Task details:
From the entries below, copy every line holding the word "blue".

Records excerpted from a collection:
==*==
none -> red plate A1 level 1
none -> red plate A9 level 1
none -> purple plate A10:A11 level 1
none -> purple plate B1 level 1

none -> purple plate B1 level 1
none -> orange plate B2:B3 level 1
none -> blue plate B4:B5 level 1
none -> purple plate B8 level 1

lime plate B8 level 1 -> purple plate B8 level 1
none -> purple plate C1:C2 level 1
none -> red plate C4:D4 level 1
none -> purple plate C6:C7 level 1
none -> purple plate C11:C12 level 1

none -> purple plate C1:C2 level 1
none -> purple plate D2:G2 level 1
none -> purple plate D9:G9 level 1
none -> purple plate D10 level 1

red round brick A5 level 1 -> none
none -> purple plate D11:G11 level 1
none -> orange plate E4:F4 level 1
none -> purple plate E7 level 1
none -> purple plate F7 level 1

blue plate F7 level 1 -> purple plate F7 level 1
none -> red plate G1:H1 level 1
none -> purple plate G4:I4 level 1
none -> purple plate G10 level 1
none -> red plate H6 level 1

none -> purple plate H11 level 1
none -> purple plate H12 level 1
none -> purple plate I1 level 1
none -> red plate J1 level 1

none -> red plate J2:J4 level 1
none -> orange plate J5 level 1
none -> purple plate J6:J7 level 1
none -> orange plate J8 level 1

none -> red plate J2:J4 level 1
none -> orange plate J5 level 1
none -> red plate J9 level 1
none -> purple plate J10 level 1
==*==
Reply:
none -> blue plate B4:B5 level 1
blue plate F7 level 1 -> purple plate F7 level 1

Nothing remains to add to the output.